━━ DATA SHOWN

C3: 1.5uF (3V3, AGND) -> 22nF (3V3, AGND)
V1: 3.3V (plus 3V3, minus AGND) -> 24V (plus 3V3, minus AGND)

━━━━
━━ DATA SHOWN

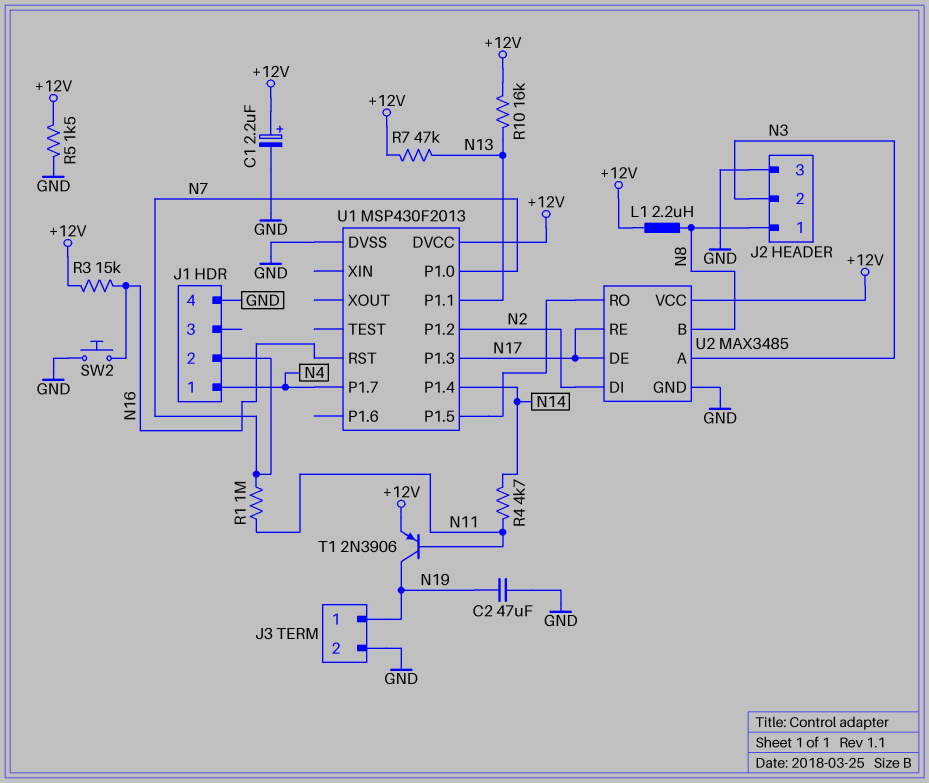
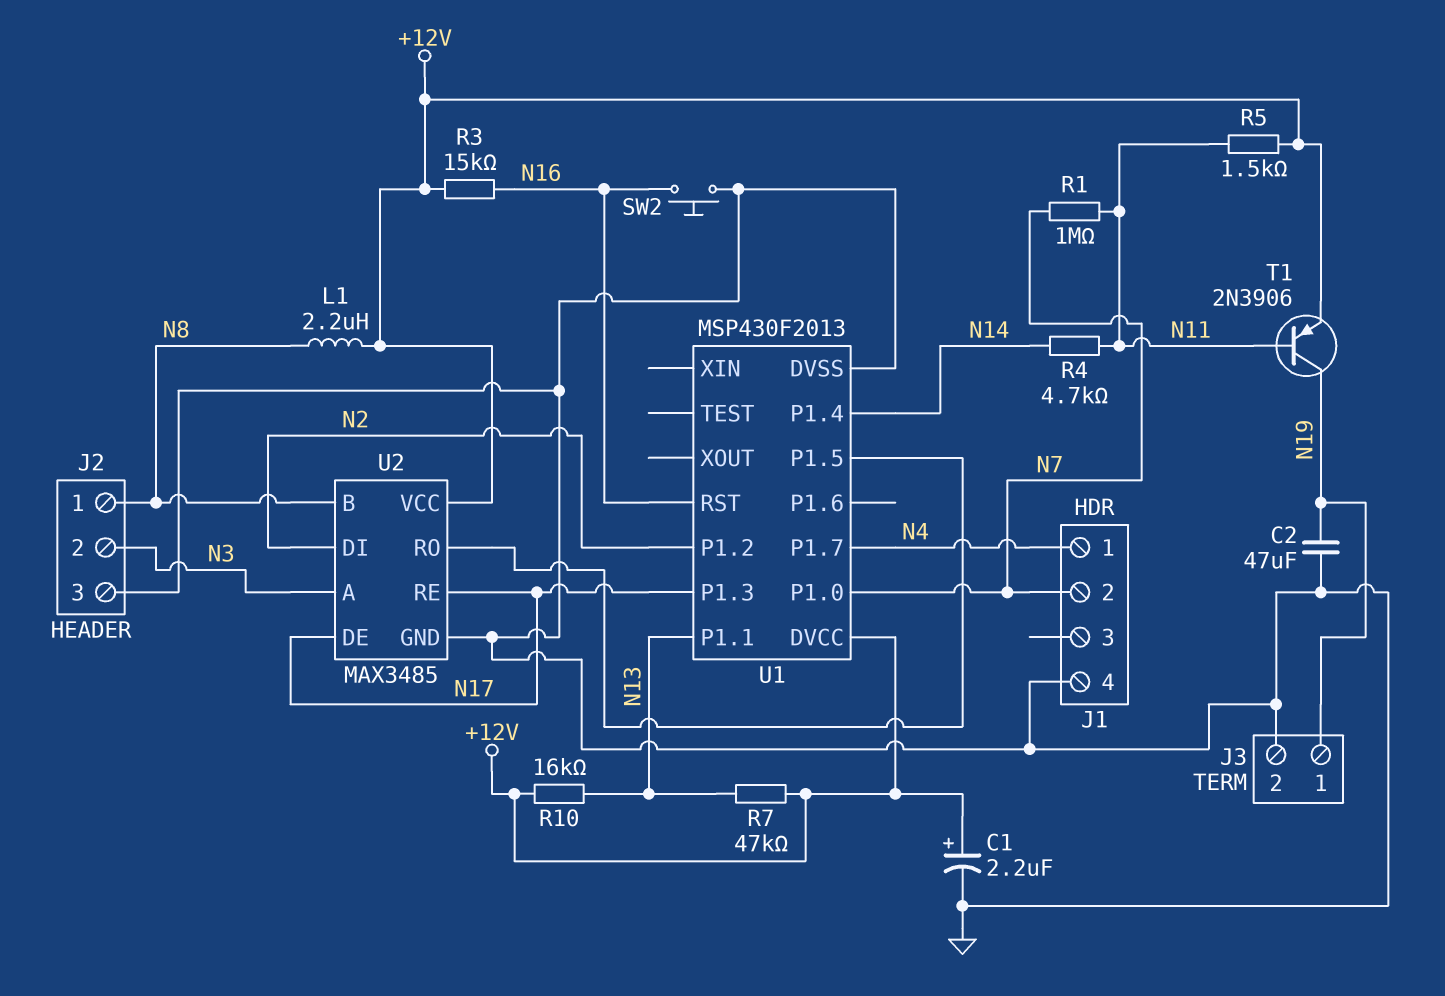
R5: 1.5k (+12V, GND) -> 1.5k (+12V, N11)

━━━━
━━ DATA SHOWN

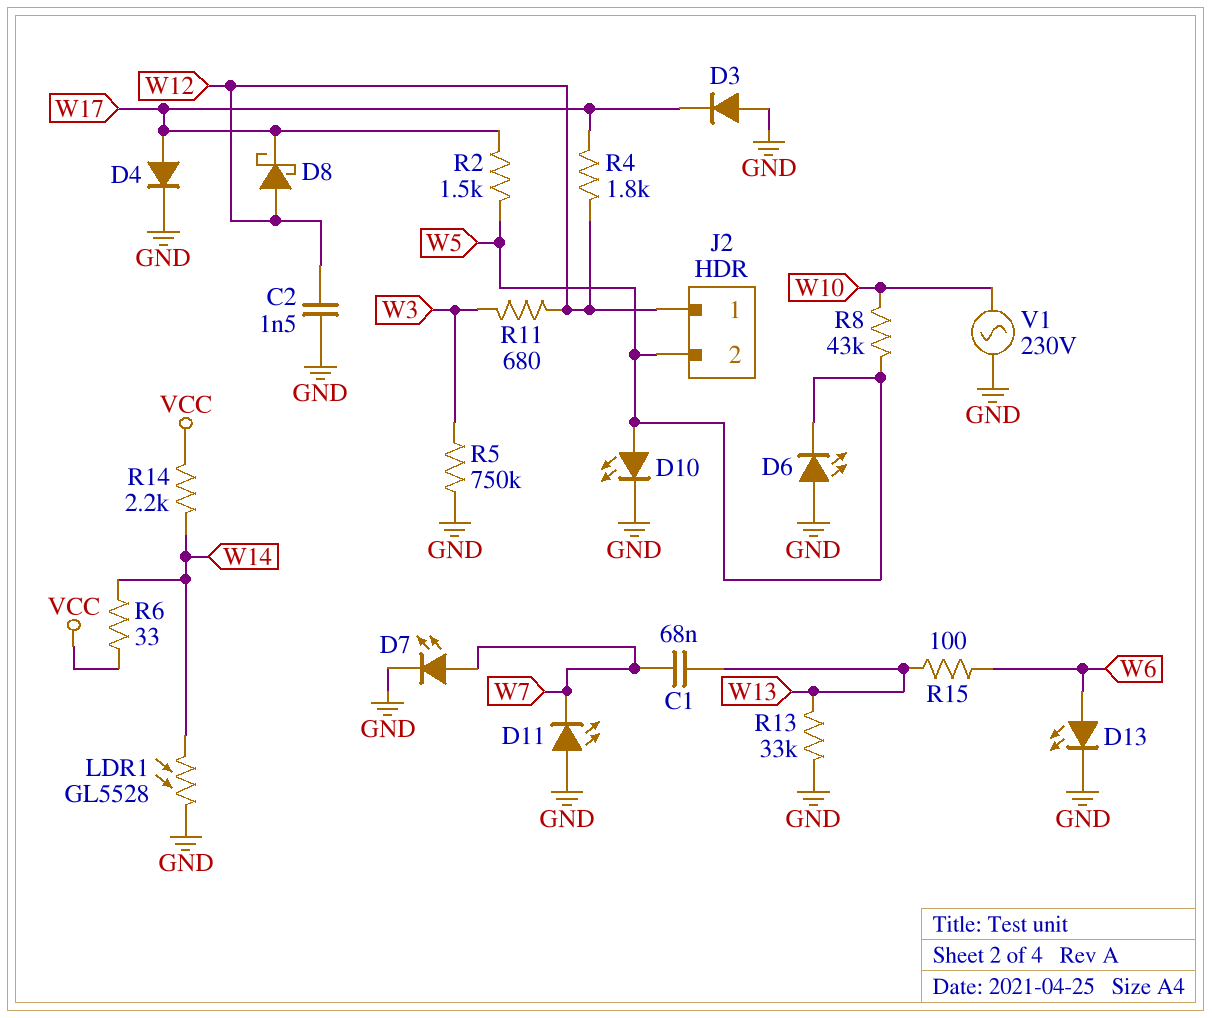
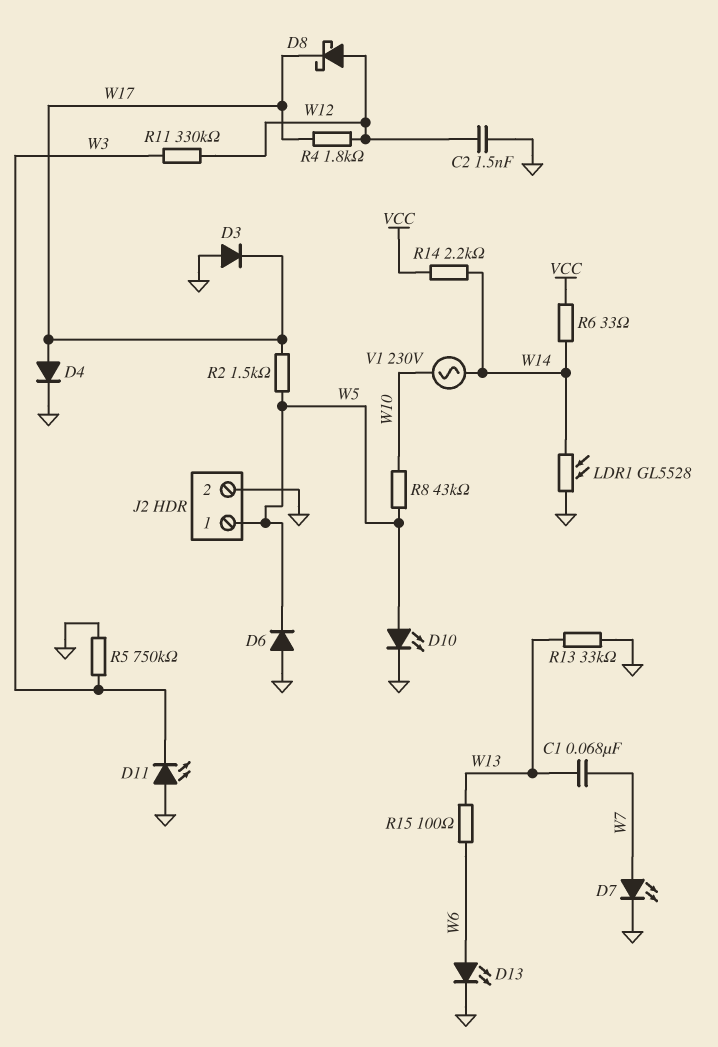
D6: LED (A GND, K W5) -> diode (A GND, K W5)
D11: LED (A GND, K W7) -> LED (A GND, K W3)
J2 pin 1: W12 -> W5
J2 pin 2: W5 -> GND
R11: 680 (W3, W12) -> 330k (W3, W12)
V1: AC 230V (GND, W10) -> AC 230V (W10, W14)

━━━━

WORK TASK =>
Starting with the line that holds "D6: LED (A GND, K W5) -> diode (A GND, K W5)" and ending with the line that holds "V1: AC 230V (GND, W10) -> AC 230V (W10, W14)", retype every line in the data above exactly, and nothing else.

RESULT OF THIS EXERCISE =>
D6: LED (A GND, K W5) -> diode (A GND, K W5)
D11: LED (A GND, K W7) -> LED (A GND, K W3)
J2 pin 1: W12 -> W5
J2 pin 2: W5 -> GND
R11: 680 (W3, W12) -> 330k (W3, W12)
V1: AC 230V (GND, W10) -> AC 230V (W10, W14)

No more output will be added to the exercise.